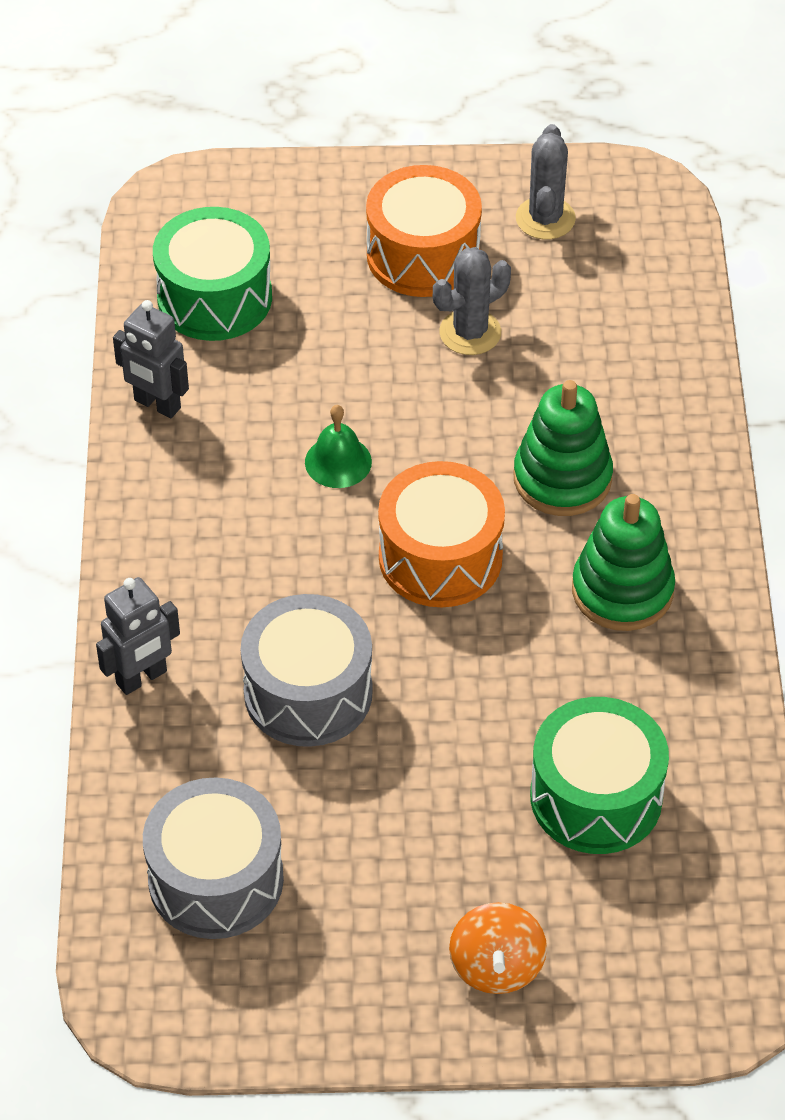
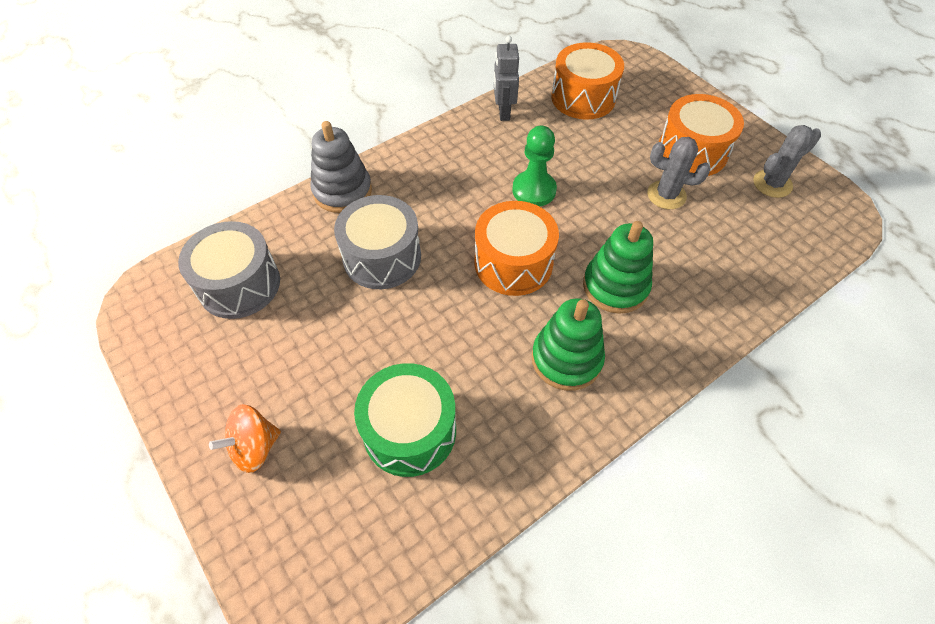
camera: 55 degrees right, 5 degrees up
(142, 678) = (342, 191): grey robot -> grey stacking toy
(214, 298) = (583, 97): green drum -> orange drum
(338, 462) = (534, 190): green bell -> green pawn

--

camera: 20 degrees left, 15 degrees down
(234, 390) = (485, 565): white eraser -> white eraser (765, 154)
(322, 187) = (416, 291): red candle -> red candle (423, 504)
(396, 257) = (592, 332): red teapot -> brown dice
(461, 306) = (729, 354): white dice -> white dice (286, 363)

**TASK TO COMPLETE:** Among the entries above, the lines between the ones containing "(214, 298) = (583, 97): green" and "(338, 462) = (534, 190): green", inclusive, are to be transcribed exactly. No other line is to be given.

**EXERCISE OUTPUT:**
(214, 298) = (583, 97): green drum -> orange drum
(338, 462) = (534, 190): green bell -> green pawn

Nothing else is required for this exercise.